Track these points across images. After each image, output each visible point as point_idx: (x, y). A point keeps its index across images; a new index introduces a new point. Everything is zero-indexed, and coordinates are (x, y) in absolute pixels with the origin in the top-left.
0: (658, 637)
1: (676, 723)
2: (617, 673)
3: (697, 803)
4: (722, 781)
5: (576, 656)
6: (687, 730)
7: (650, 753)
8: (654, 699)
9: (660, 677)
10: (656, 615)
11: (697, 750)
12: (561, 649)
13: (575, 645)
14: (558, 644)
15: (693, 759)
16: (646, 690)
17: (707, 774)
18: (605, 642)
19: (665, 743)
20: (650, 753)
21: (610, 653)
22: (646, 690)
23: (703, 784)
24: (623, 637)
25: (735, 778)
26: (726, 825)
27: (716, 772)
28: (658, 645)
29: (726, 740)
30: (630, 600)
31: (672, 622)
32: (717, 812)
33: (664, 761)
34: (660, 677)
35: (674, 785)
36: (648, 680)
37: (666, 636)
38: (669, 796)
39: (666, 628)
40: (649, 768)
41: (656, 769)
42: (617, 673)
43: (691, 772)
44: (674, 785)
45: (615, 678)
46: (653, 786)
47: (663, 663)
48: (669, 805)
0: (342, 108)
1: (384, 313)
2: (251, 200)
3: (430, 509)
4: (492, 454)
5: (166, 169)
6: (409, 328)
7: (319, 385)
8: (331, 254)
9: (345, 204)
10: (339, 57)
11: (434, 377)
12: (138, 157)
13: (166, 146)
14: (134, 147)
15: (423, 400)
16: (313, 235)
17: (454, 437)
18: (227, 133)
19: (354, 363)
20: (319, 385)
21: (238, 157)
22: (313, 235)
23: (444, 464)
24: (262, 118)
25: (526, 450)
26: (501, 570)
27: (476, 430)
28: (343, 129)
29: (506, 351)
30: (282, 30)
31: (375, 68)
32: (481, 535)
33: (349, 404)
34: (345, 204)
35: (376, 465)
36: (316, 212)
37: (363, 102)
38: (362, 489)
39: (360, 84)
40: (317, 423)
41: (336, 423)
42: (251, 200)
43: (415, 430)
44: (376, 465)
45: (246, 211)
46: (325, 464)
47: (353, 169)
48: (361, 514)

Instructions to follow:
Which lines of the material above contain the word "image"? Copy each of those lines in full, and count only matches with the same case.

Output of the task:
Track these points across images. After each image, output each visible point as point_idx: (x, y). A point keeps its index across images; a new index introduces a new point. Everything is zero-indexed, and coordinates are (x, y) in absolute pixels with the origin in the top-left.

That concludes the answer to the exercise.